* [Exercise]: Go through the entries and tally the lines containing the word "size". Only the total is wanted.

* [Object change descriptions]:
#####
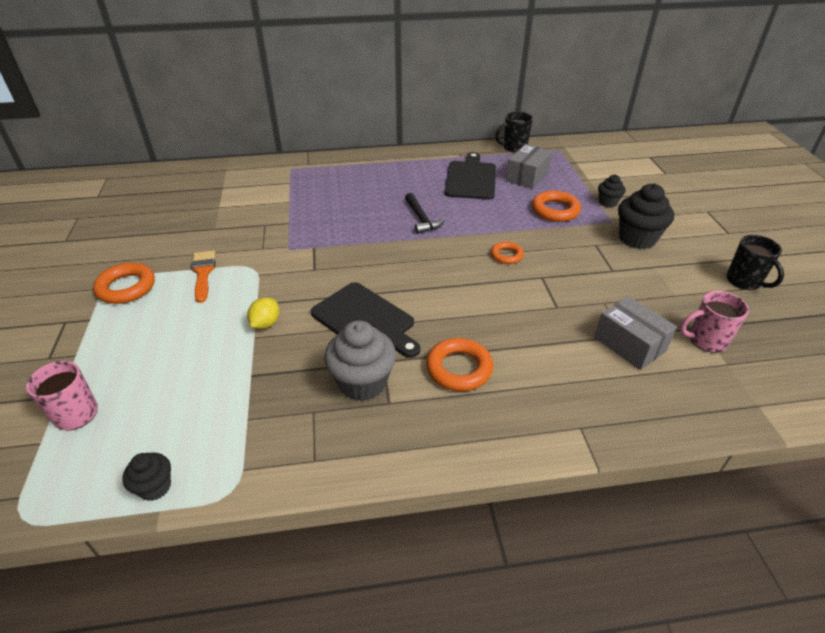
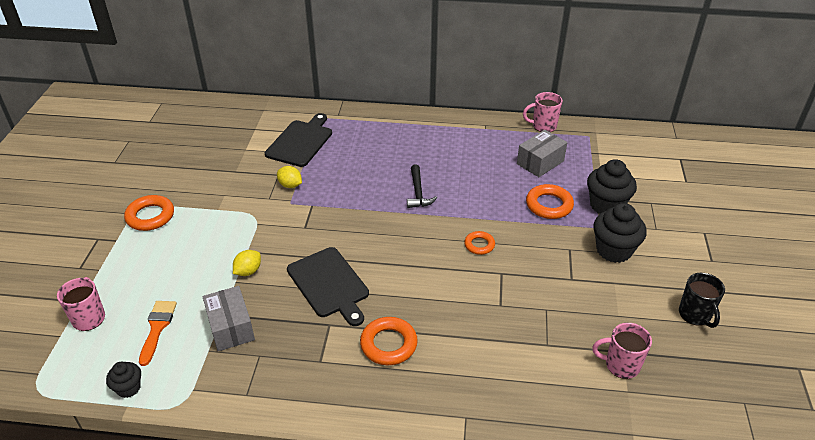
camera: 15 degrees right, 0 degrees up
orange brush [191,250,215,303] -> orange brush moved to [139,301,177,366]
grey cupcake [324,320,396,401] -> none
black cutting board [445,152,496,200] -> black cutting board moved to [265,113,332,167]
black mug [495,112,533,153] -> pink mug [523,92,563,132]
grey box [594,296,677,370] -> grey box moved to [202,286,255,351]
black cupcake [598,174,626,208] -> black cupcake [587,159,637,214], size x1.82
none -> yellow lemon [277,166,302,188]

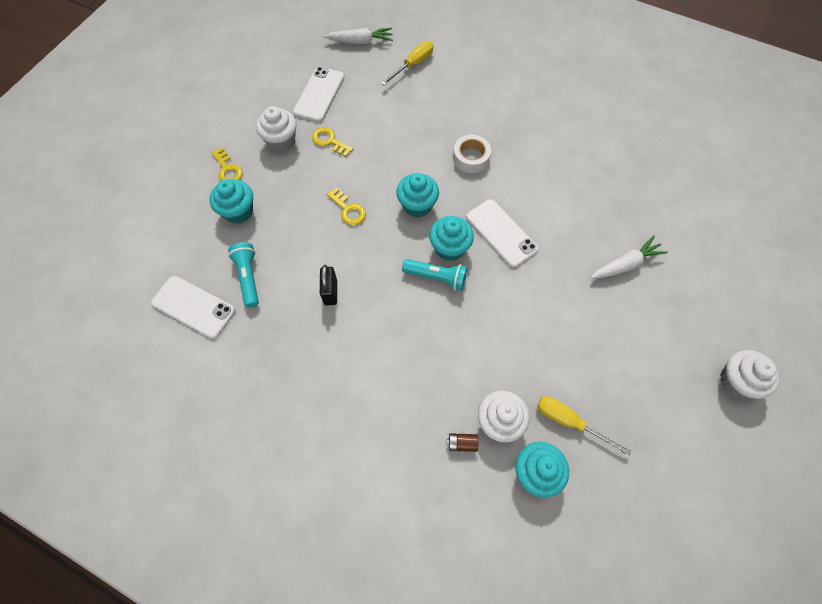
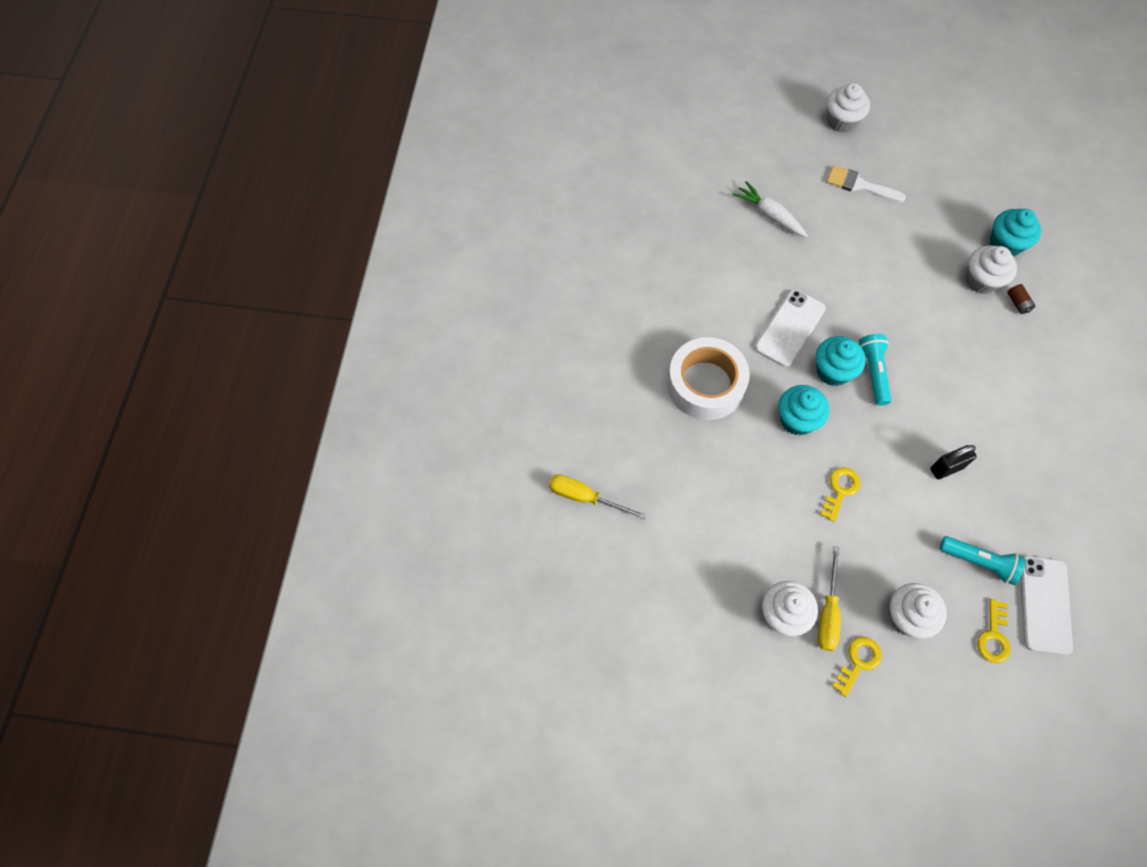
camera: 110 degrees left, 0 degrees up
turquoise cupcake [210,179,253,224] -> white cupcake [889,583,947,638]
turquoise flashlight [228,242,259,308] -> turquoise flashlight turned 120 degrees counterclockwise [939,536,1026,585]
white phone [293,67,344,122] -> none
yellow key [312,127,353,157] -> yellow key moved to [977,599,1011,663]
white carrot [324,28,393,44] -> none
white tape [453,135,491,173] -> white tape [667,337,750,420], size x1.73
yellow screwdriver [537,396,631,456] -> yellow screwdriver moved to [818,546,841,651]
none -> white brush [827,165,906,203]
#####
* [Solution for this exercise]: 2